▸ **EXERCISE DIRECTIONS**: Copy each line of the records that holds the string "brown".

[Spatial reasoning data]
---*---

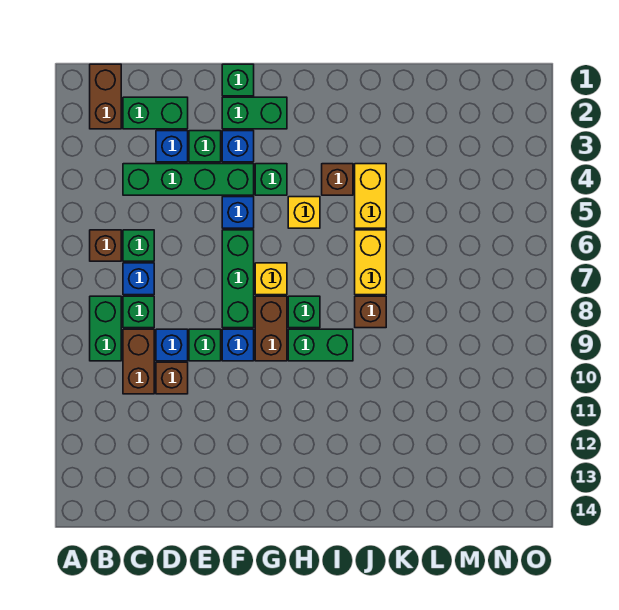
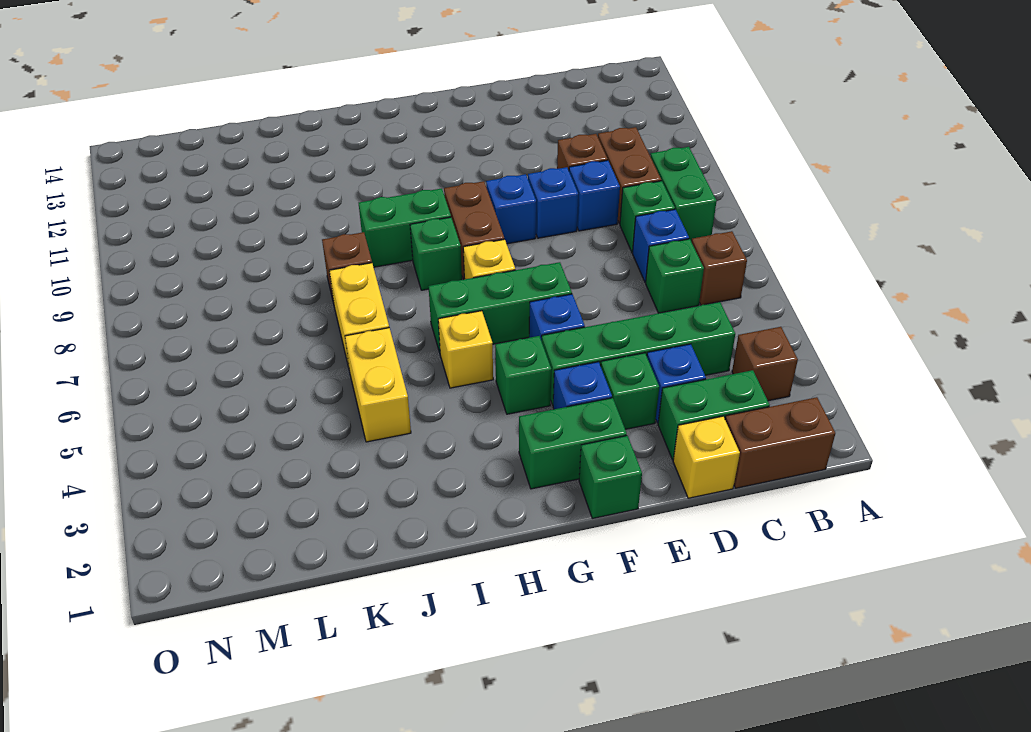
brown brick B1:B2 level 1 -> brown brick B1:C1 level 1
none -> yellow brick D1 level 1
green brick E9 level 1 -> blue brick E9 level 1
green brick F6:F8 level 1 -> green brick F6:H6 level 1
brown brick I4 level 1 -> brown brick B3 level 1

---*---

▸ **OUTPUT**:
brown brick B1:B2 level 1 -> brown brick B1:C1 level 1
brown brick I4 level 1 -> brown brick B3 level 1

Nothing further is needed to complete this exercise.